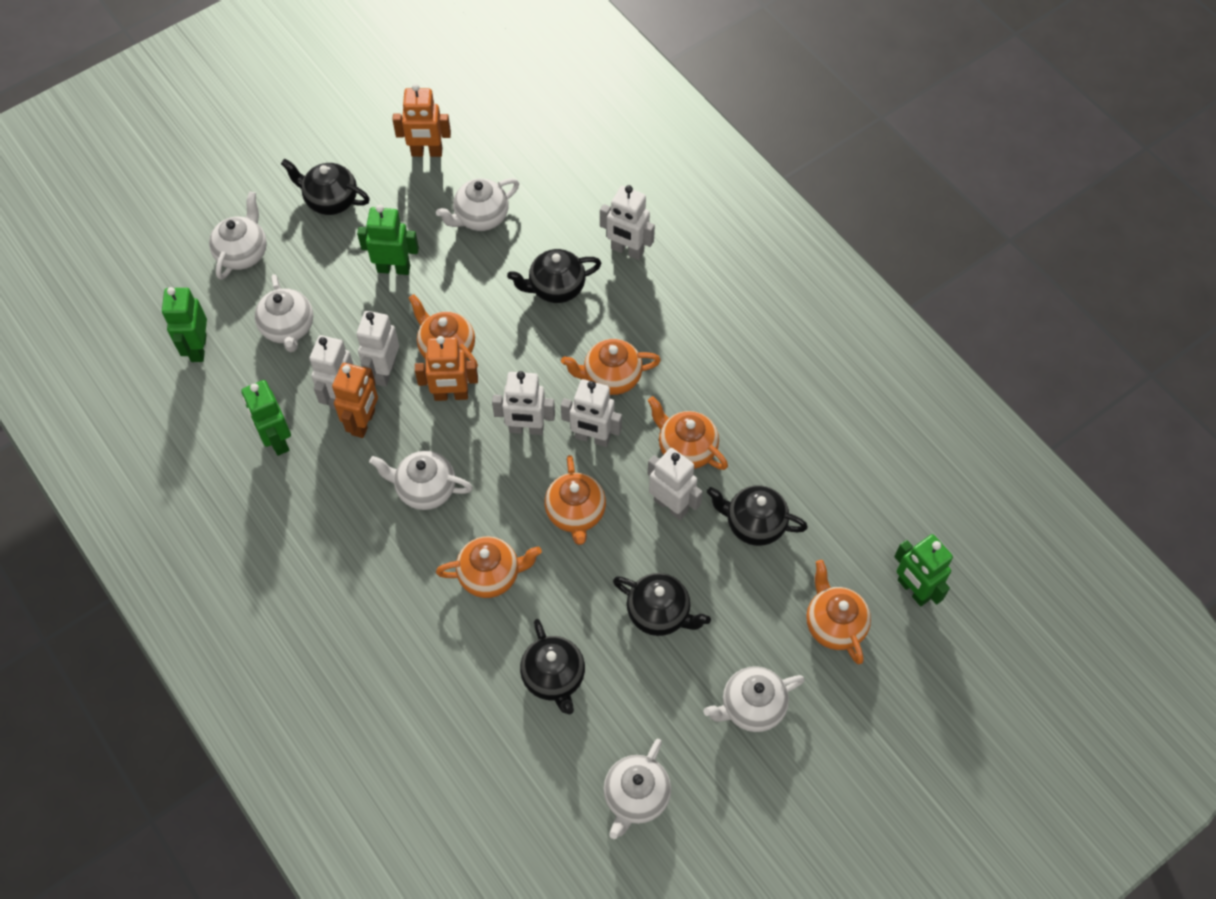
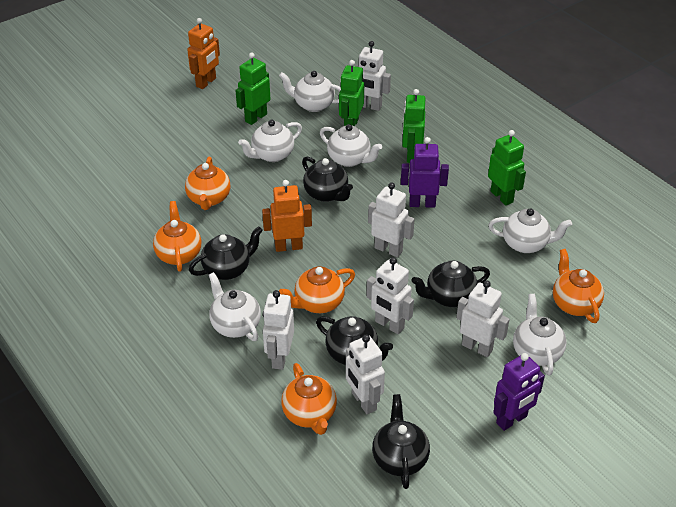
orange robot: 3 -> 2
orange teapot: 6 -> 5
purple robot: 0 -> 2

Task instructions: Set down the material exactly as given, but print none of the pictures.

Finished task:
orange robot: 3 -> 2
orange teapot: 6 -> 5
purple robot: 0 -> 2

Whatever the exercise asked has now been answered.